[Exercise instructions] Please repeat the whole listing exactly, but leave out any picture it holds.

[Supplied data]
= Beginning of Section =

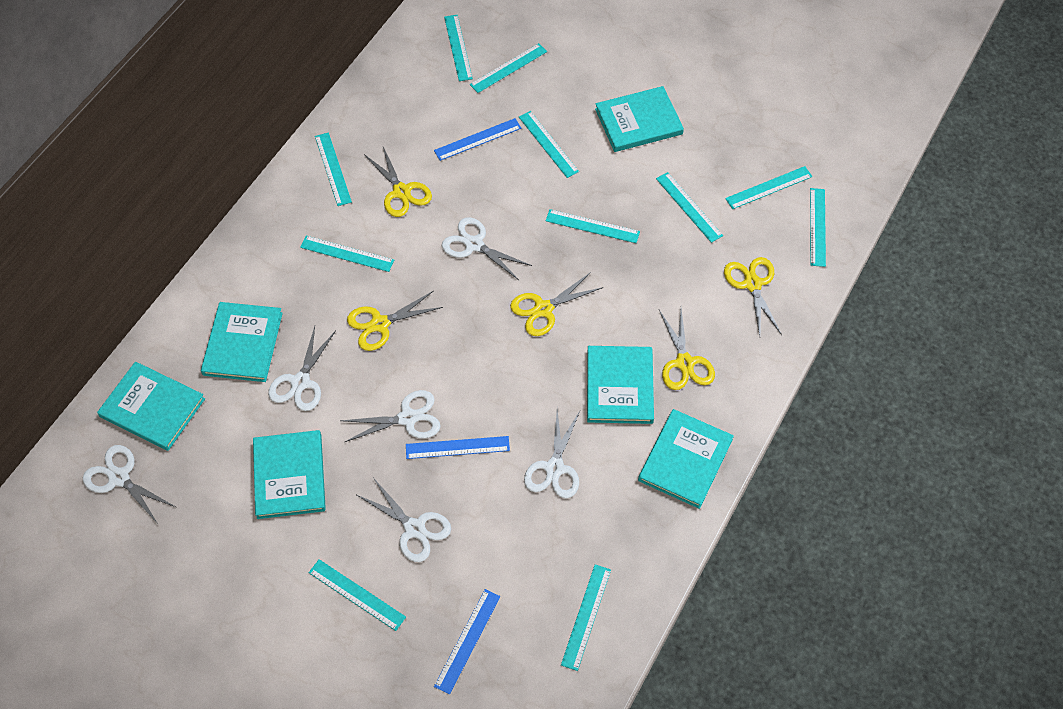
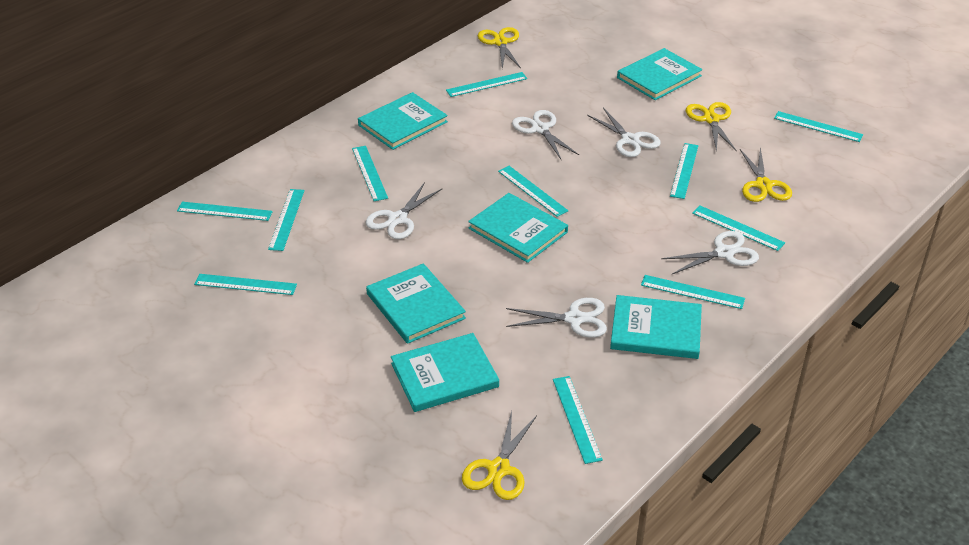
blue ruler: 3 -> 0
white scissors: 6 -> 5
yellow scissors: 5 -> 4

= End of Section =

[Exercise answer]
blue ruler: 3 -> 0
white scissors: 6 -> 5
yellow scissors: 5 -> 4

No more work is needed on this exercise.